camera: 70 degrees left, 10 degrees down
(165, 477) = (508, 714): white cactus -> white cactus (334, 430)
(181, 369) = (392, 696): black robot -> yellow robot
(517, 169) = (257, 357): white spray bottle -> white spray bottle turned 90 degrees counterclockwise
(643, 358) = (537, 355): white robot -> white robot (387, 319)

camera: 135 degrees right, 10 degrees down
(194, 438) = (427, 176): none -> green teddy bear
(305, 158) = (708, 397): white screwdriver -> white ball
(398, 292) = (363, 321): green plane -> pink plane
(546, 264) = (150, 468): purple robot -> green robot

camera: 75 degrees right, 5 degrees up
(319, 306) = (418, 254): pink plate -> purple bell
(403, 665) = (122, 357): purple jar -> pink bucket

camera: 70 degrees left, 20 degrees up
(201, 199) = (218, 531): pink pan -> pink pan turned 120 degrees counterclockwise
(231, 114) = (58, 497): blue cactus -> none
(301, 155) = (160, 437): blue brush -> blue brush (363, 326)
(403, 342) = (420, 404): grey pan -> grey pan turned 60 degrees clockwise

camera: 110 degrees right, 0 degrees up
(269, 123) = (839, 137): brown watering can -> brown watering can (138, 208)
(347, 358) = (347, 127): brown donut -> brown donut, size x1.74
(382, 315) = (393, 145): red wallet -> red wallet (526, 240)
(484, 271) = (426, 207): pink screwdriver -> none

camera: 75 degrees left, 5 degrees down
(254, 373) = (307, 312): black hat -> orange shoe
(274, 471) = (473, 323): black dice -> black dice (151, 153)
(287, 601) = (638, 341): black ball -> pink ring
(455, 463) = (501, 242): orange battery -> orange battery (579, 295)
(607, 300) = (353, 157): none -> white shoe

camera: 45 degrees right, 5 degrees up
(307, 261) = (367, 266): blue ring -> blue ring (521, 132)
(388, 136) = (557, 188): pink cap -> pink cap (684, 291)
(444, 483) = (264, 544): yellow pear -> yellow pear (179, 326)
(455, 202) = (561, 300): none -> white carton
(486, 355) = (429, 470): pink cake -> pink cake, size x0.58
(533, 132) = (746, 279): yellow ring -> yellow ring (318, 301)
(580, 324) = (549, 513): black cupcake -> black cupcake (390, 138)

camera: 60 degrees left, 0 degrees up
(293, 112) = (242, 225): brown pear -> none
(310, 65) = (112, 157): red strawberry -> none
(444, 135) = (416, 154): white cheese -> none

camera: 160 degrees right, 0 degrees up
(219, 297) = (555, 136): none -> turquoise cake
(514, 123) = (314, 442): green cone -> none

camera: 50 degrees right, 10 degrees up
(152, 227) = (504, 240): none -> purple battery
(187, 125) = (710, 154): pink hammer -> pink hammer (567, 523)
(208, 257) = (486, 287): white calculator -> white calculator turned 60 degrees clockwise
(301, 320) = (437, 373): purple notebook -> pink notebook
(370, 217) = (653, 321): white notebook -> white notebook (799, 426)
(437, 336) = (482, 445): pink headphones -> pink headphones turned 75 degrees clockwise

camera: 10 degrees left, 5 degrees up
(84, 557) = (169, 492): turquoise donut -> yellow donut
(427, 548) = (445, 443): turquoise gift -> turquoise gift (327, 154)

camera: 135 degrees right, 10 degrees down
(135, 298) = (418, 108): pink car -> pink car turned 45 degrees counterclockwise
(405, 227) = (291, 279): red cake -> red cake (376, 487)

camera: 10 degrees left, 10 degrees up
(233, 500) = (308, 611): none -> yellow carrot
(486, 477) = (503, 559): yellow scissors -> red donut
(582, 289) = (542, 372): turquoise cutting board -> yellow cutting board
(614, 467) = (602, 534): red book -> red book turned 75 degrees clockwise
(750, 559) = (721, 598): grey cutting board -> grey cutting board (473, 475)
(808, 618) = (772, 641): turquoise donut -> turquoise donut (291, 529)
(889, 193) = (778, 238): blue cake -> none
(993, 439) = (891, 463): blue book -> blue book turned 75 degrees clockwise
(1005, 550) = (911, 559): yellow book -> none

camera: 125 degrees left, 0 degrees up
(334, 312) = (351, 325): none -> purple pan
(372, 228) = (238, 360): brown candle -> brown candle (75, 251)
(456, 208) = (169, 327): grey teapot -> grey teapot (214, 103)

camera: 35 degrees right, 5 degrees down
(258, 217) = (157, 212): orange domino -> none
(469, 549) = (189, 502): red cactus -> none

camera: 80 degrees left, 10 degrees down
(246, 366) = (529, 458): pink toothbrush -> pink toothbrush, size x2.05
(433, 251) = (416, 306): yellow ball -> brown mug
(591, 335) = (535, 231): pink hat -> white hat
—————
ABOUT THIS TASK. Set every line of the listing down word for word.

RESPONSE AREA.
camera: 70 degrees left, 10 degrees down
(165, 477) = (508, 714): white cactus -> white cactus (334, 430)
(181, 369) = (392, 696): black robot -> yellow robot
(517, 169) = (257, 357): white spray bottle -> white spray bottle turned 90 degrees counterclockwise
(643, 358) = (537, 355): white robot -> white robot (387, 319)

camera: 135 degrees right, 10 degrees down
(194, 438) = (427, 176): none -> green teddy bear
(305, 158) = (708, 397): white screwdriver -> white ball
(398, 292) = (363, 321): green plane -> pink plane
(546, 264) = (150, 468): purple robot -> green robot

camera: 75 degrees right, 5 degrees up
(319, 306) = (418, 254): pink plate -> purple bell
(403, 665) = (122, 357): purple jar -> pink bucket

camera: 70 degrees left, 20 degrees up
(201, 199) = (218, 531): pink pan -> pink pan turned 120 degrees counterclockwise
(231, 114) = (58, 497): blue cactus -> none
(301, 155) = (160, 437): blue brush -> blue brush (363, 326)
(403, 342) = (420, 404): grey pan -> grey pan turned 60 degrees clockwise

camera: 110 degrees right, 0 degrees up
(269, 123) = (839, 137): brown watering can -> brown watering can (138, 208)
(347, 358) = (347, 127): brown donut -> brown donut, size x1.74
(382, 315) = (393, 145): red wallet -> red wallet (526, 240)
(484, 271) = (426, 207): pink screwdriver -> none

camera: 75 degrees left, 5 degrees down
(254, 373) = (307, 312): black hat -> orange shoe
(274, 471) = (473, 323): black dice -> black dice (151, 153)
(287, 601) = (638, 341): black ball -> pink ring
(455, 463) = (501, 242): orange battery -> orange battery (579, 295)
(607, 300) = (353, 157): none -> white shoe

camera: 45 degrees right, 5 degrees up
(307, 261) = (367, 266): blue ring -> blue ring (521, 132)
(388, 136) = (557, 188): pink cap -> pink cap (684, 291)
(444, 483) = (264, 544): yellow pear -> yellow pear (179, 326)
(455, 202) = (561, 300): none -> white carton
(486, 355) = (429, 470): pink cake -> pink cake, size x0.58
(533, 132) = (746, 279): yellow ring -> yellow ring (318, 301)
(580, 324) = (549, 513): black cupcake -> black cupcake (390, 138)

camera: 60 degrees left, 0 degrees up
(293, 112) = (242, 225): brown pear -> none
(310, 65) = (112, 157): red strawberry -> none
(444, 135) = (416, 154): white cheese -> none

camera: 160 degrees right, 0 degrees up
(219, 297) = (555, 136): none -> turquoise cake
(514, 123) = (314, 442): green cone -> none

camera: 50 degrees right, 10 degrees up
(152, 227) = (504, 240): none -> purple battery
(187, 125) = (710, 154): pink hammer -> pink hammer (567, 523)
(208, 257) = (486, 287): white calculator -> white calculator turned 60 degrees clockwise
(301, 320) = (437, 373): purple notebook -> pink notebook
(370, 217) = (653, 321): white notebook -> white notebook (799, 426)
(437, 336) = (482, 445): pink headphones -> pink headphones turned 75 degrees clockwise

camera: 10 degrees left, 5 degrees up
(84, 557) = (169, 492): turquoise donut -> yellow donut
(427, 548) = (445, 443): turquoise gift -> turquoise gift (327, 154)

camera: 135 degrees right, 10 degrees down
(135, 298) = (418, 108): pink car -> pink car turned 45 degrees counterclockwise
(405, 227) = (291, 279): red cake -> red cake (376, 487)

camera: 10 degrees left, 10 degrees up
(233, 500) = (308, 611): none -> yellow carrot
(486, 477) = (503, 559): yellow scissors -> red donut
(582, 289) = (542, 372): turquoise cutting board -> yellow cutting board
(614, 467) = (602, 534): red book -> red book turned 75 degrees clockwise
(750, 559) = (721, 598): grey cutting board -> grey cutting board (473, 475)
(808, 618) = (772, 641): turquoise donut -> turquoise donut (291, 529)
(889, 193) = (778, 238): blue cake -> none
(993, 439) = (891, 463): blue book -> blue book turned 75 degrees clockwise
(1005, 550) = (911, 559): yellow book -> none

camera: 125 degrees left, 0 degrees up
(334, 312) = (351, 325): none -> purple pan
(372, 228) = (238, 360): brown candle -> brown candle (75, 251)
(456, 208) = (169, 327): grey teapot -> grey teapot (214, 103)

camera: 35 degrees right, 5 degrees down
(258, 217) = (157, 212): orange domino -> none
(469, 549) = (189, 502): red cactus -> none

camera: 80 degrees left, 10 degrees down
(246, 366) = (529, 458): pink toothbrush -> pink toothbrush, size x2.05
(433, 251) = (416, 306): yellow ball -> brown mug
(591, 335) = (535, 231): pink hat -> white hat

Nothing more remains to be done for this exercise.